Task item: Set down every line from the one containing "yellow ball: 11 -> 10" through the last line of the records below, exactly as written, and leave out the pictures.

[Saved entries]
BEGIN

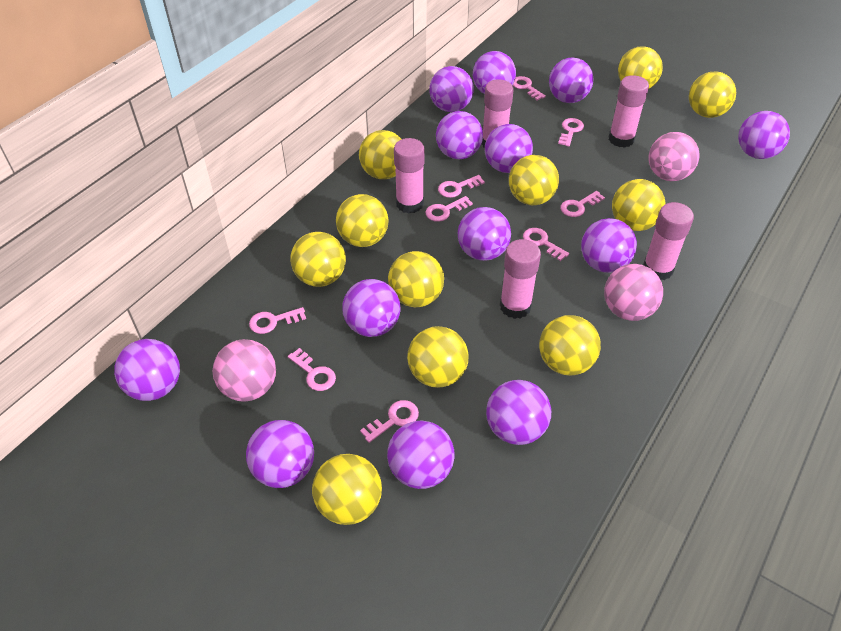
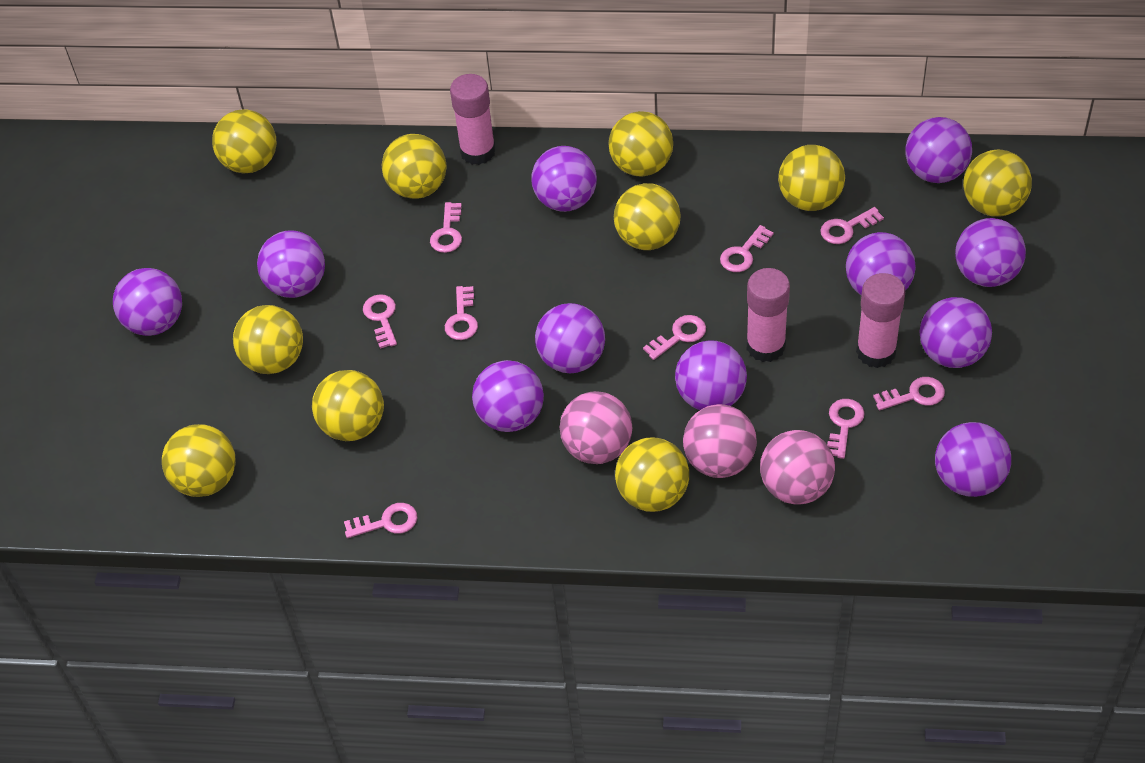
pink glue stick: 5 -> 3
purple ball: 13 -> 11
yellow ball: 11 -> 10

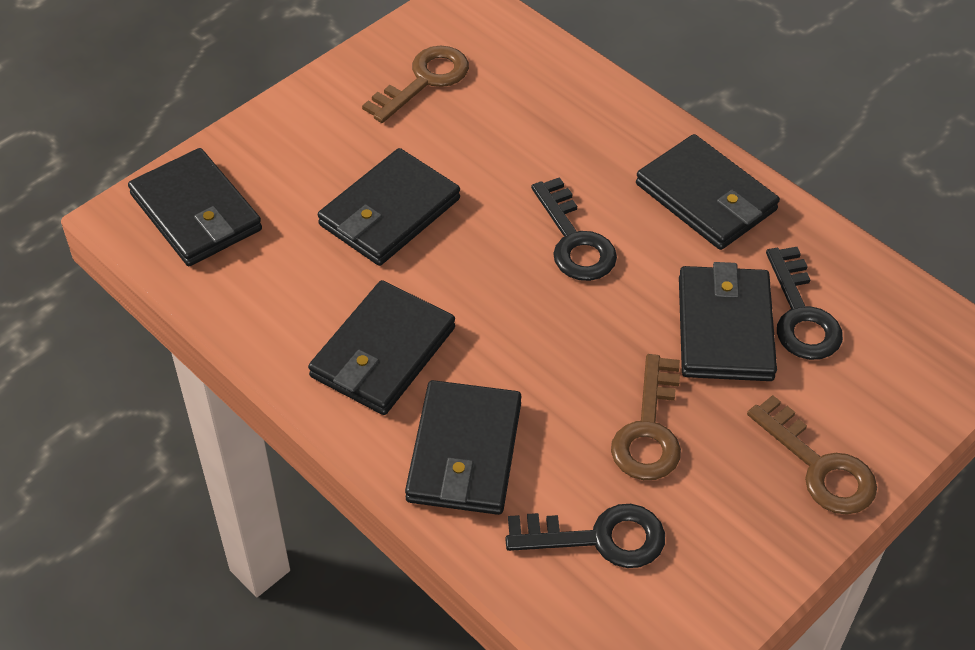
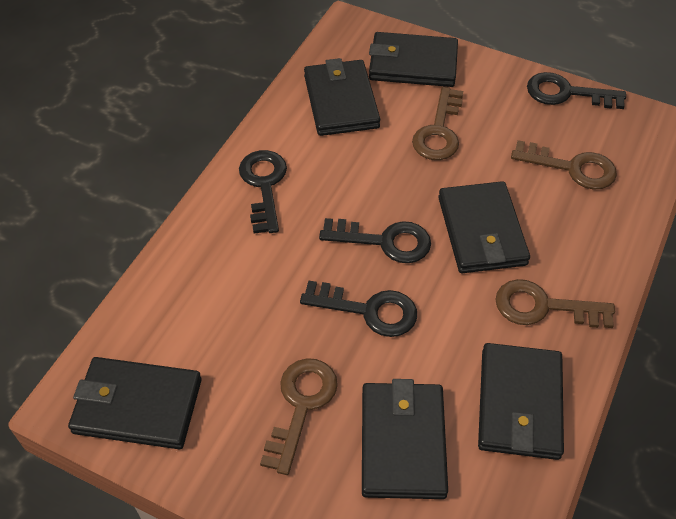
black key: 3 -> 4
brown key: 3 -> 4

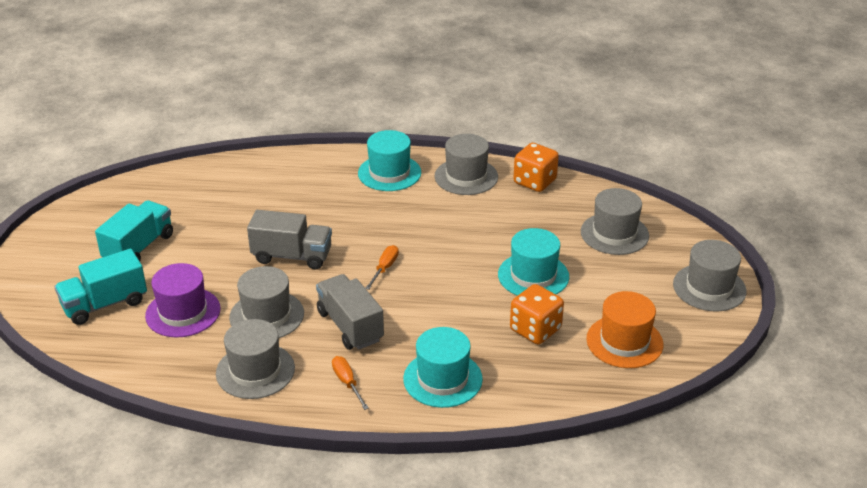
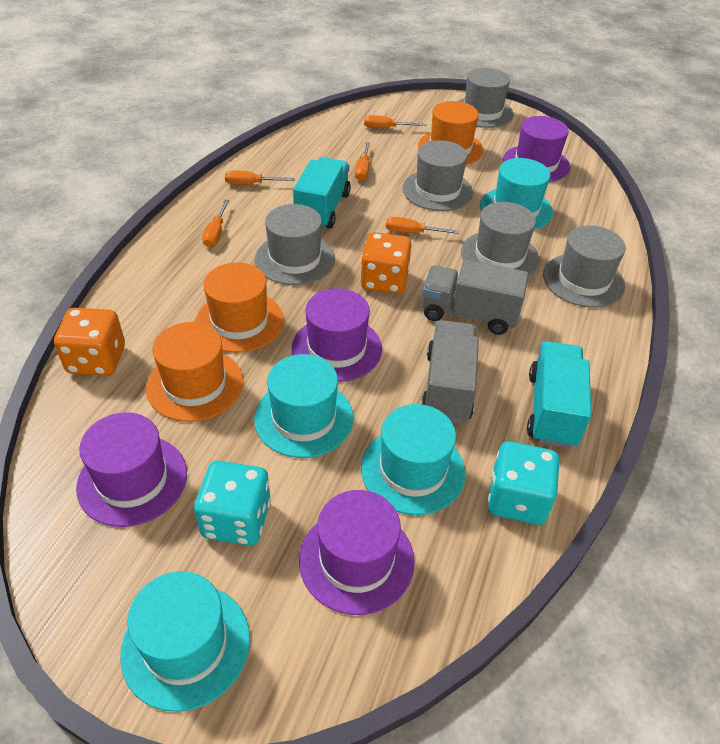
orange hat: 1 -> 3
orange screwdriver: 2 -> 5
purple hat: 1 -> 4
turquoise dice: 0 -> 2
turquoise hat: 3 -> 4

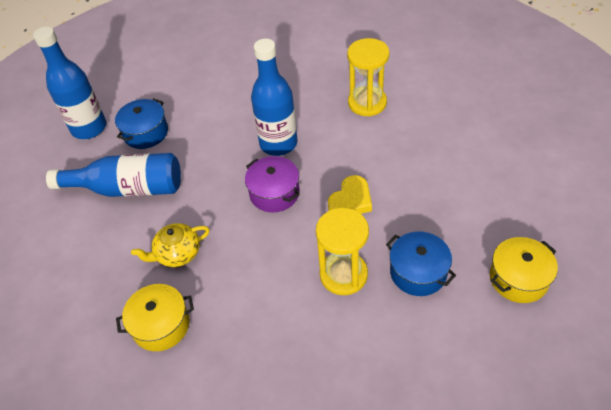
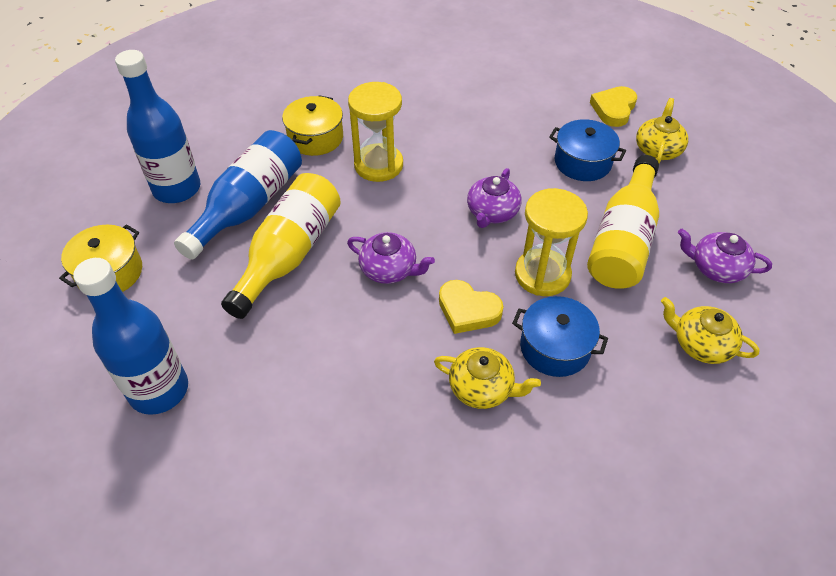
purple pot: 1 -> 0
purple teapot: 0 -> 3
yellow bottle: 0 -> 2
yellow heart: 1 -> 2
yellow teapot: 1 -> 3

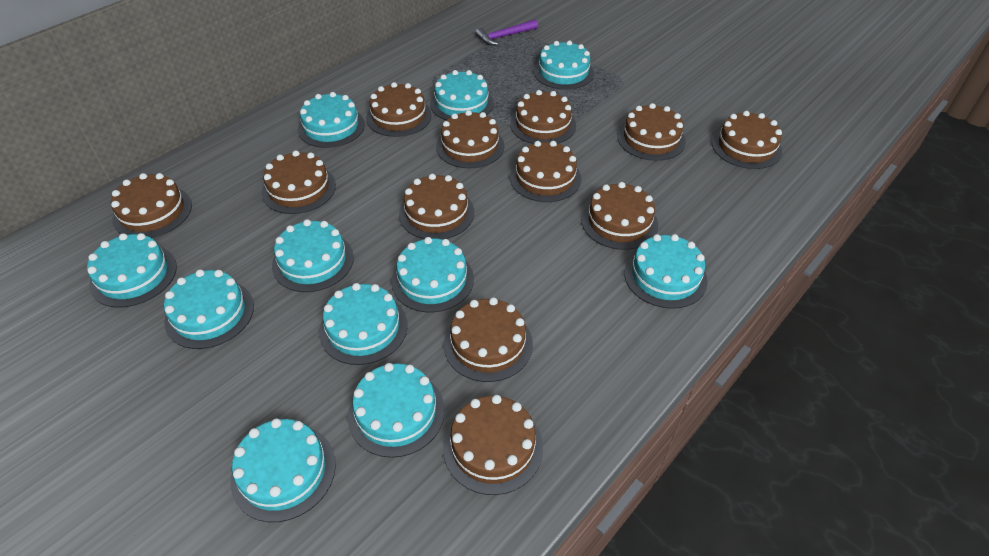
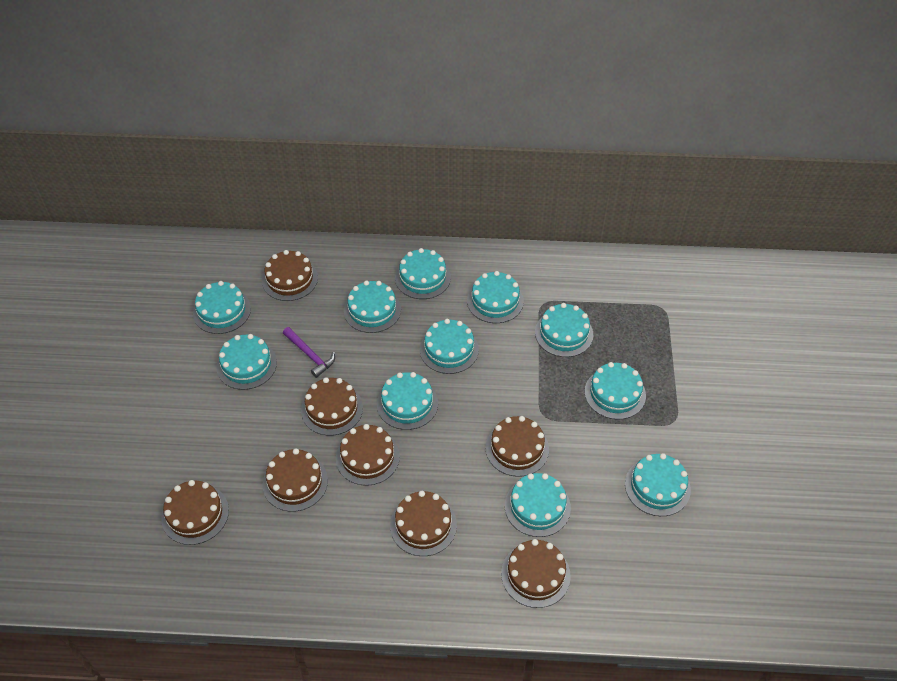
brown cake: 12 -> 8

END

Expected answer:
yellow ball: 11 -> 10

black key: 3 -> 4
brown key: 3 -> 4

orange hat: 1 -> 3
orange screwdriver: 2 -> 5
purple hat: 1 -> 4
turquoise dice: 0 -> 2
turquoise hat: 3 -> 4

purple pot: 1 -> 0
purple teapot: 0 -> 3
yellow bottle: 0 -> 2
yellow heart: 1 -> 2
yellow teapot: 1 -> 3

brown cake: 12 -> 8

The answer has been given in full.